Work order →
Please reproduce the data in its entirety, word for word.

Available data →
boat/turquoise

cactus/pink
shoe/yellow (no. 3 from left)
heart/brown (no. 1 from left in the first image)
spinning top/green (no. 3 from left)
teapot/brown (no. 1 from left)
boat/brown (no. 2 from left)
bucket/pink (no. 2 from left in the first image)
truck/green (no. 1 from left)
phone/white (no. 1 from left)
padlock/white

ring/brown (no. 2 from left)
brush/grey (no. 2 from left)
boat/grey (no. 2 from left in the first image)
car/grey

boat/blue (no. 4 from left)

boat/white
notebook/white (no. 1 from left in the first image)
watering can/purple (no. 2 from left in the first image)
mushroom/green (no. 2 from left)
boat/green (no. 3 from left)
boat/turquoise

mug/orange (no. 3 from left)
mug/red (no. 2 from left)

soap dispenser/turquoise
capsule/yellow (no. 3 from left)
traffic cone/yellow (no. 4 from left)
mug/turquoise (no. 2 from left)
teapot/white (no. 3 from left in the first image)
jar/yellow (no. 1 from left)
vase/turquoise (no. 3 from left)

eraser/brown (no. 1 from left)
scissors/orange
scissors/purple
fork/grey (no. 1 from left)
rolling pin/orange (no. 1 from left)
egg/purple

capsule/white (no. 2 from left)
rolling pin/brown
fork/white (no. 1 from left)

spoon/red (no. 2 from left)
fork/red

Output for this exercise →
boat/turquoise

cactus/pink
shoe/yellow (no. 3 from left)
heart/brown (no. 1 from left in the first image)
spinning top/green (no. 3 from left)
teapot/brown (no. 1 from left)
boat/brown (no. 2 from left)
bucket/pink (no. 2 from left in the first image)
truck/green (no. 1 from left)
phone/white (no. 1 from left)
padlock/white

ring/brown (no. 2 from left)
brush/grey (no. 2 from left)
boat/grey (no. 2 from left in the first image)
car/grey

boat/blue (no. 4 from left)

boat/white
notebook/white (no. 1 from left in the first image)
watering can/purple (no. 2 from left in the first image)
mushroom/green (no. 2 from left)
boat/green (no. 3 from left)
boat/turquoise

mug/orange (no. 3 from left)
mug/red (no. 2 from left)

soap dispenser/turquoise
capsule/yellow (no. 3 from left)
traffic cone/yellow (no. 4 from left)
mug/turquoise (no. 2 from left)
teapot/white (no. 3 from left in the first image)
jar/yellow (no. 1 from left)
vase/turquoise (no. 3 from left)

eraser/brown (no. 1 from left)
scissors/orange
scissors/purple
fork/grey (no. 1 from left)
rolling pin/orange (no. 1 from left)
egg/purple

capsule/white (no. 2 from left)
rolling pin/brown
fork/white (no. 1 from left)

spoon/red (no. 2 from left)
fork/red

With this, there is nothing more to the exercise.